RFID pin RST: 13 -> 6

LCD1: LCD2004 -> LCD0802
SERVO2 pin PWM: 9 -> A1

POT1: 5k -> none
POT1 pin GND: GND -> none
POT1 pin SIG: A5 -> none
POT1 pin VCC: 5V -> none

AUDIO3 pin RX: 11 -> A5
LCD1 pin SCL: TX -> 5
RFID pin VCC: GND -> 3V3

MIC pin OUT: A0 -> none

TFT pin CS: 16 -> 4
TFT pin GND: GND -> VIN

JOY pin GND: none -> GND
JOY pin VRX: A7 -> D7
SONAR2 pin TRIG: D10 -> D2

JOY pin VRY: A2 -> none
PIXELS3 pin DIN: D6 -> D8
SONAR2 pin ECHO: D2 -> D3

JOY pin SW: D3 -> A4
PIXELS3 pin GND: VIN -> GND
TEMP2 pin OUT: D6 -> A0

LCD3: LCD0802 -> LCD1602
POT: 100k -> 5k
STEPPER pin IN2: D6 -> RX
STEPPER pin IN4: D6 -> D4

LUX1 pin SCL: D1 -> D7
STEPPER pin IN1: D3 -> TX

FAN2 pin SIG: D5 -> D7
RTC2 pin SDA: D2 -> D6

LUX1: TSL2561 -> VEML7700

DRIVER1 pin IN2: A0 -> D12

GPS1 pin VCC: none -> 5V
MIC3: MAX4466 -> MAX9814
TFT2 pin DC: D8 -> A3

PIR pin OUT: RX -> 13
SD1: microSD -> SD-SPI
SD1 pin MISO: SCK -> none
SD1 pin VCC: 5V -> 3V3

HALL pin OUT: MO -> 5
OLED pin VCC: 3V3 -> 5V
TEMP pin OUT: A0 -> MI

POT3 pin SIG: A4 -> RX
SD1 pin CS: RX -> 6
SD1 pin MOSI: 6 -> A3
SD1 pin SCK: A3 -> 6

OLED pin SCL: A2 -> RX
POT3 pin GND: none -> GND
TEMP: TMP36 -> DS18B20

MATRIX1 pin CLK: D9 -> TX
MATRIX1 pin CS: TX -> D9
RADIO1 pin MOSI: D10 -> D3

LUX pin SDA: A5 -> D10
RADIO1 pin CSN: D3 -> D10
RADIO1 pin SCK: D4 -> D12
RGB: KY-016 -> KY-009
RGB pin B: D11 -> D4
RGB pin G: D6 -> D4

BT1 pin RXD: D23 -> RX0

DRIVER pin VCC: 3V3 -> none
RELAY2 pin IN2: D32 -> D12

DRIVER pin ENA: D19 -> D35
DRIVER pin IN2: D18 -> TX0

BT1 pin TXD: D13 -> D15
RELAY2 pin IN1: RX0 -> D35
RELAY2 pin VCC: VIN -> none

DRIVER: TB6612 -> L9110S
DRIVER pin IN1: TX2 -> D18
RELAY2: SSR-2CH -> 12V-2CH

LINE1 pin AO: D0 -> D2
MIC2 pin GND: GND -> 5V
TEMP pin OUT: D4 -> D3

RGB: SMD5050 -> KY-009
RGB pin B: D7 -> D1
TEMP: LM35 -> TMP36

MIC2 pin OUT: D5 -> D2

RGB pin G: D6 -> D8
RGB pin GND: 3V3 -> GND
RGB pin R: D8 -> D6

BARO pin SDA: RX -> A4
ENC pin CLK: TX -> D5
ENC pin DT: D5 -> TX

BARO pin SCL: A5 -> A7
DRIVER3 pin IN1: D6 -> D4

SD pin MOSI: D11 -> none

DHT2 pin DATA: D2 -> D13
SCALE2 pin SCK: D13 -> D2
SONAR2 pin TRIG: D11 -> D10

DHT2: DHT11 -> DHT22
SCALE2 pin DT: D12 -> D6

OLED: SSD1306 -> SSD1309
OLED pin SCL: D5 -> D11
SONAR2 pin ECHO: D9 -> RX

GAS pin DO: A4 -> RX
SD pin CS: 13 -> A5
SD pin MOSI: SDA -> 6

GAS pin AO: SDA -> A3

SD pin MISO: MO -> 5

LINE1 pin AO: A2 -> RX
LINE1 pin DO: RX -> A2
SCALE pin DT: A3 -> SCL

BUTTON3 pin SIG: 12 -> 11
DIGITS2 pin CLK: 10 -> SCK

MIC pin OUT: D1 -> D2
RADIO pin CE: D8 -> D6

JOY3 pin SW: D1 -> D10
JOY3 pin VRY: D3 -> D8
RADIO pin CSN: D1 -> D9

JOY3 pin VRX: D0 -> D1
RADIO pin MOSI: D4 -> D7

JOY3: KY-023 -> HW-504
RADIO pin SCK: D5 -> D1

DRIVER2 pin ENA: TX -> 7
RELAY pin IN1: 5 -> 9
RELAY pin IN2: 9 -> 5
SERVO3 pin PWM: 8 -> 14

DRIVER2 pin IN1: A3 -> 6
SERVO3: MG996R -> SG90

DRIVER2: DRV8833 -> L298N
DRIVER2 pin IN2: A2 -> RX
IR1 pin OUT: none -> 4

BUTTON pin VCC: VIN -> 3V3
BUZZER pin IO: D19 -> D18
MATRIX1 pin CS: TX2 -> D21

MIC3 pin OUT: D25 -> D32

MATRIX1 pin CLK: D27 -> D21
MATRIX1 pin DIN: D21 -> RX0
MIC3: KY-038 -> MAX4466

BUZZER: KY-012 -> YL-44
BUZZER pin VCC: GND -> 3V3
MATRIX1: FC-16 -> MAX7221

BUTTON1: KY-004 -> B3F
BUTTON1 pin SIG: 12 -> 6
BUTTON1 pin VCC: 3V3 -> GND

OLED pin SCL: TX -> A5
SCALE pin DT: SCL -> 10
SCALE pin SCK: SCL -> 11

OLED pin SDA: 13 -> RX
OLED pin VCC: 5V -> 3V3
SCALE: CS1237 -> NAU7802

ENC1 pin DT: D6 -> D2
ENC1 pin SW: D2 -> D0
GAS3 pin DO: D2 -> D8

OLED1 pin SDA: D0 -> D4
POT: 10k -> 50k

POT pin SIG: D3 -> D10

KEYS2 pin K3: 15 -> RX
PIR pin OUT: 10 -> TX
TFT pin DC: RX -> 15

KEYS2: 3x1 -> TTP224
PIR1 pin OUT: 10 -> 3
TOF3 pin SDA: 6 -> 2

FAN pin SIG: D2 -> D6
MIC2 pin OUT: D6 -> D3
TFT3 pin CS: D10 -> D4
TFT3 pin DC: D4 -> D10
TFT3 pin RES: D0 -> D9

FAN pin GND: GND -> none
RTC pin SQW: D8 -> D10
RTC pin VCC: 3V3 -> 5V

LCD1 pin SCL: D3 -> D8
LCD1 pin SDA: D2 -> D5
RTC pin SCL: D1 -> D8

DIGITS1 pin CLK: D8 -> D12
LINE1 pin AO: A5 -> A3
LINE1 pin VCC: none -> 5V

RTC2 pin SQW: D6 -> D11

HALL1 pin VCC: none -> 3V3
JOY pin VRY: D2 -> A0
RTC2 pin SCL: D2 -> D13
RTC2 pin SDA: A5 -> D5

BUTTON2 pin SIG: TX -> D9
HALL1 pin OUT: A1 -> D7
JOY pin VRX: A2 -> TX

◆ **Exercise directions**: Once you find the line with "IR1 pin OUT: none -> 4" in the entries above, output it and each line after it up to and including the line with "SCALE pin SCK: SCL -> 11", and nothing else.

◆ **Response**:
IR1 pin OUT: none -> 4

BUTTON pin VCC: VIN -> 3V3
BUZZER pin IO: D19 -> D18
MATRIX1 pin CS: TX2 -> D21

MIC3 pin OUT: D25 -> D32

MATRIX1 pin CLK: D27 -> D21
MATRIX1 pin DIN: D21 -> RX0
MIC3: KY-038 -> MAX4466

BUZZER: KY-012 -> YL-44
BUZZER pin VCC: GND -> 3V3
MATRIX1: FC-16 -> MAX7221

BUTTON1: KY-004 -> B3F
BUTTON1 pin SIG: 12 -> 6
BUTTON1 pin VCC: 3V3 -> GND

OLED pin SCL: TX -> A5
SCALE pin DT: SCL -> 10
SCALE pin SCK: SCL -> 11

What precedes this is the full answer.